§ **RECORDS SHOWN**:
# # # #
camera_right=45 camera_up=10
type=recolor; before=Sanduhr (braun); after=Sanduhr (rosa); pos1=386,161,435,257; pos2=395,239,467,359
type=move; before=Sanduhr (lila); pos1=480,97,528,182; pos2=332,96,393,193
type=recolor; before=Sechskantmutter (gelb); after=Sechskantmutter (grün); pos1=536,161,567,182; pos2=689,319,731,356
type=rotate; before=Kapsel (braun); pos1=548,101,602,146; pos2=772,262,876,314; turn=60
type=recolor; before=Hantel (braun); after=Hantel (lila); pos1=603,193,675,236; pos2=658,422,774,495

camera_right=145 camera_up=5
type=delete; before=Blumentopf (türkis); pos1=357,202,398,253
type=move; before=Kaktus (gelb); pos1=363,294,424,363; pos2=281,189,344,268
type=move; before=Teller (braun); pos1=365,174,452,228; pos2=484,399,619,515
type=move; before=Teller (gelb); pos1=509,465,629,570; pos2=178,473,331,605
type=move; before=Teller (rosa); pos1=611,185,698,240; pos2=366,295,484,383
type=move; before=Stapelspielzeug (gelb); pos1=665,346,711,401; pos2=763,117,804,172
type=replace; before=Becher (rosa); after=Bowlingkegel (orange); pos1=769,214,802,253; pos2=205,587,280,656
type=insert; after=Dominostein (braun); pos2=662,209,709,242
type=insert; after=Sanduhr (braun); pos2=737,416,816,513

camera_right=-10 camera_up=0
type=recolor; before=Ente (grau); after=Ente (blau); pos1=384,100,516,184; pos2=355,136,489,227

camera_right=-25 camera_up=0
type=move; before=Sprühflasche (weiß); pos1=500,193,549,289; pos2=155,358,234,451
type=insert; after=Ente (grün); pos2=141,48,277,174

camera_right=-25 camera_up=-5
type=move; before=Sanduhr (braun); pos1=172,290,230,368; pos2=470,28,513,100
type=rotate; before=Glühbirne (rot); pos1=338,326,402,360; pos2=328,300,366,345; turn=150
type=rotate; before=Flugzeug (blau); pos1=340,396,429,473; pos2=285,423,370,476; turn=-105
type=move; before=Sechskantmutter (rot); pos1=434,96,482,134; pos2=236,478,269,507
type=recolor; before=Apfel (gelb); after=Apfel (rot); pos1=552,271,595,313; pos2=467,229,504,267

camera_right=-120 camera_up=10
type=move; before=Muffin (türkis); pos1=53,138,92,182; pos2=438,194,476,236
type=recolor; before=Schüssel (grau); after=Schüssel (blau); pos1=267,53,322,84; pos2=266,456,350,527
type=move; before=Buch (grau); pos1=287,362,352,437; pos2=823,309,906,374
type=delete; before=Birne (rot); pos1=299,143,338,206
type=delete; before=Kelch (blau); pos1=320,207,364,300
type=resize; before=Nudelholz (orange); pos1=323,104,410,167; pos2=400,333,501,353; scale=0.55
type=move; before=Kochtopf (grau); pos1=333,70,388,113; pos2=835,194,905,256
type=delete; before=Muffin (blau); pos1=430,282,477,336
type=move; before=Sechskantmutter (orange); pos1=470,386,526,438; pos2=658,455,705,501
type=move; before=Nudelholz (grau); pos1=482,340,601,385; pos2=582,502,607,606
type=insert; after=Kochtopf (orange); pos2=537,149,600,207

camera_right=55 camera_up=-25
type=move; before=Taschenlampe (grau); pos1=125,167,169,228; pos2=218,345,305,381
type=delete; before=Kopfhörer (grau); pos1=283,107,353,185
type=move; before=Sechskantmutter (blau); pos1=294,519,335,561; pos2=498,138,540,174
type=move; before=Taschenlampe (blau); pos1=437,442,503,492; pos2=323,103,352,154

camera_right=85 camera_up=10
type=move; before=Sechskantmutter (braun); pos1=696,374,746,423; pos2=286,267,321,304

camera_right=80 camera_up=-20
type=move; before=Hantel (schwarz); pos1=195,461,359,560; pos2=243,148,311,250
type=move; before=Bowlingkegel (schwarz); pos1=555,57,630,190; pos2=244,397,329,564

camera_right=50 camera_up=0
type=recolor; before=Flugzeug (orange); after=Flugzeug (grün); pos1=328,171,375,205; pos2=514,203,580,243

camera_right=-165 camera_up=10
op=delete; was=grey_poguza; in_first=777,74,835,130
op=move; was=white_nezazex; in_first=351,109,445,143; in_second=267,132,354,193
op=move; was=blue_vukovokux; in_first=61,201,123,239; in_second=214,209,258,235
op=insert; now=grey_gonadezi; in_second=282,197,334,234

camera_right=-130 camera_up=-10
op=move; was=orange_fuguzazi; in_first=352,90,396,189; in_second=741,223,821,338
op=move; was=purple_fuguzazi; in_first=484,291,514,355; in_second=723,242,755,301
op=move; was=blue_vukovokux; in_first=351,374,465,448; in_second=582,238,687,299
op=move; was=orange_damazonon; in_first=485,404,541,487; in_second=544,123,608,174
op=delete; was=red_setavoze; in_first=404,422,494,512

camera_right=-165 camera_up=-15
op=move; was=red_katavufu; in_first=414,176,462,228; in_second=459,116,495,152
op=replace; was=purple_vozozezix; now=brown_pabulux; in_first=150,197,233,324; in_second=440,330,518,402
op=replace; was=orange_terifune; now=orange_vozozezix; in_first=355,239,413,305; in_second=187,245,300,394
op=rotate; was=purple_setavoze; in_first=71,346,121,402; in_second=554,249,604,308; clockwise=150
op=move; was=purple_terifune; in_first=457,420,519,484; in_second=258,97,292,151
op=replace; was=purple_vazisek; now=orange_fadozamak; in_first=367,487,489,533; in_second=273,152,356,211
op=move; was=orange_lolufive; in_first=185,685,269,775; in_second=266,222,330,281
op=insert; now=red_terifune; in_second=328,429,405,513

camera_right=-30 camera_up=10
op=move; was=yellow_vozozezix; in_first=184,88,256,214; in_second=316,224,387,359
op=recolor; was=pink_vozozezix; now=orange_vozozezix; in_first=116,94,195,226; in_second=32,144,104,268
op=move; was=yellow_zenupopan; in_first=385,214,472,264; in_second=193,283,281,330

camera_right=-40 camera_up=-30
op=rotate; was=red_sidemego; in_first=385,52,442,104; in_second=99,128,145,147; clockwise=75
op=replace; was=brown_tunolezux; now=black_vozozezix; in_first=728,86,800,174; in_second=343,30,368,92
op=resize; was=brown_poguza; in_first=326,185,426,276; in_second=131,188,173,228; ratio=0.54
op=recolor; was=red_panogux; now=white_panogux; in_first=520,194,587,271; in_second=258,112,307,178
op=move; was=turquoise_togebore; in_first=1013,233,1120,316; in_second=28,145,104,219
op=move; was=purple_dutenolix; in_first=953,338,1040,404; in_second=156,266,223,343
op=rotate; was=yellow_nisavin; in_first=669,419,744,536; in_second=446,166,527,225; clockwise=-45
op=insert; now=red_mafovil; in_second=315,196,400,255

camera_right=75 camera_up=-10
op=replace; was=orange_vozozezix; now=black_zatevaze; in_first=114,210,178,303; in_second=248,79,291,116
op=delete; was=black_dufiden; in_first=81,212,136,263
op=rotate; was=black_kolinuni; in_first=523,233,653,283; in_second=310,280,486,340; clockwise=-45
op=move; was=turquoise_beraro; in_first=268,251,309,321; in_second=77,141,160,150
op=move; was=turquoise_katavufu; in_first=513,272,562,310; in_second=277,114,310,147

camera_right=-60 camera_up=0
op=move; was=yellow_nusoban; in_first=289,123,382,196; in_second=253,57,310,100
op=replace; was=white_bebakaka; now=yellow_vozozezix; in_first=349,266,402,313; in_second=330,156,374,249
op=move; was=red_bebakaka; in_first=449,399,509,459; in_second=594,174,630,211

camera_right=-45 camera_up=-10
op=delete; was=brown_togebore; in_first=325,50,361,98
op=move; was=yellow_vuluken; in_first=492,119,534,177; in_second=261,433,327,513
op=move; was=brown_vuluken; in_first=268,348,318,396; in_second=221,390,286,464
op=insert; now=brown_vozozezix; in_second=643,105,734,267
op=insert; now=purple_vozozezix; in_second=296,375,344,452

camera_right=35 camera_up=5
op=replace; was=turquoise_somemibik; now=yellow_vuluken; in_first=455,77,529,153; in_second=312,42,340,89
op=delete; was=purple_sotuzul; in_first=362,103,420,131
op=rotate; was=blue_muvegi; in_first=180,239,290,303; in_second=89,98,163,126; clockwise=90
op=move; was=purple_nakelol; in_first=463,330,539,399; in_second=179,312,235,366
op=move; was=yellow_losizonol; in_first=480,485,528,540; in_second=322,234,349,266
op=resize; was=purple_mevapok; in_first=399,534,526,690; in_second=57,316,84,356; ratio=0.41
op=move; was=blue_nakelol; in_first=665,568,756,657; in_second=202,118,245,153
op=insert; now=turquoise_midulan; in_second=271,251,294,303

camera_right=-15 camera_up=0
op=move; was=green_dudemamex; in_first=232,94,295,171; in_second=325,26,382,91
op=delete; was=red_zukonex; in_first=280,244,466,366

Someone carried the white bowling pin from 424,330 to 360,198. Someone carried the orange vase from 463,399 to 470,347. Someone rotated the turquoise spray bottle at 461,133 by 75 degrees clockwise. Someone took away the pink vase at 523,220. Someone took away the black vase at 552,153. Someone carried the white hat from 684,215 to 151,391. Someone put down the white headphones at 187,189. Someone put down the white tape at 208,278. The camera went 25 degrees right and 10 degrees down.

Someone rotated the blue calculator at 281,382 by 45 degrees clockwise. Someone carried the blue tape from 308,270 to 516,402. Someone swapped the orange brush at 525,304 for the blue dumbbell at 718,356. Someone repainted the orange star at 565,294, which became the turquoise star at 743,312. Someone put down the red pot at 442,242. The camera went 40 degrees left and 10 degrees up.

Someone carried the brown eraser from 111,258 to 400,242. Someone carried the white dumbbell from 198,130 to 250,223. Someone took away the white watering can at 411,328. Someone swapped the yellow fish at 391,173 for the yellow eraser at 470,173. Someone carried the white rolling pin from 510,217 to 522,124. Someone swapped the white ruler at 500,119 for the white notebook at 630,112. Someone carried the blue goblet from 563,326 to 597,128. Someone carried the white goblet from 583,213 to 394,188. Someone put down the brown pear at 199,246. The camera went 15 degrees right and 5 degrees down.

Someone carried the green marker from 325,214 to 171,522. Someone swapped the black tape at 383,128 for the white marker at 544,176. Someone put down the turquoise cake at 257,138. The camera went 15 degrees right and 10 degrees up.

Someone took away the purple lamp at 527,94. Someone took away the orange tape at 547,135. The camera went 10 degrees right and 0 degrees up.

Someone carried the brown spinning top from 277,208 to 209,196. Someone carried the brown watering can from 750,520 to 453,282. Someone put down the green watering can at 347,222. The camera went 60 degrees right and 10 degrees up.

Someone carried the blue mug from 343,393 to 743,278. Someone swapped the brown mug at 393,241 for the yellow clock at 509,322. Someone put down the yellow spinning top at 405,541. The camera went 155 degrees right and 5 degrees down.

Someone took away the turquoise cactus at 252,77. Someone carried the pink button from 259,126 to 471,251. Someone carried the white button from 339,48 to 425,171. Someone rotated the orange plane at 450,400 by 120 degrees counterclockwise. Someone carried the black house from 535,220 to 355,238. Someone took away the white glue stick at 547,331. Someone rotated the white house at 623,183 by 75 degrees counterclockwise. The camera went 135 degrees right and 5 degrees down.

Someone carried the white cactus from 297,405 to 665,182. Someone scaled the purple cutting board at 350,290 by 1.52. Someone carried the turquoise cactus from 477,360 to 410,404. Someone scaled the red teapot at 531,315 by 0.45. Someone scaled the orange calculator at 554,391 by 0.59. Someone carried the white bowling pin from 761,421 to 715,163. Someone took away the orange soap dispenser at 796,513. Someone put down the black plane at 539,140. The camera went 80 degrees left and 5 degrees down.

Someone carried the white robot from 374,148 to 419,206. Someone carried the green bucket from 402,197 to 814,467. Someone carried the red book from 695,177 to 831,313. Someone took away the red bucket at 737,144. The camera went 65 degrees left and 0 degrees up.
# # # #
§ **YOUR TASK**:
Beginning with the line holding "op=move; was=white_nezazex; in_first=351,109,445,143;" and ending with the line holding "op=move; was=blue_vukovokux; in_first=61,201,123,239;", write out the stretch of material above exactly; add no further lines.

§ **WRITTEN ANSWER**:
op=move; was=white_nezazex; in_first=351,109,445,143; in_second=267,132,354,193
op=move; was=blue_vukovokux; in_first=61,201,123,239; in_second=214,209,258,235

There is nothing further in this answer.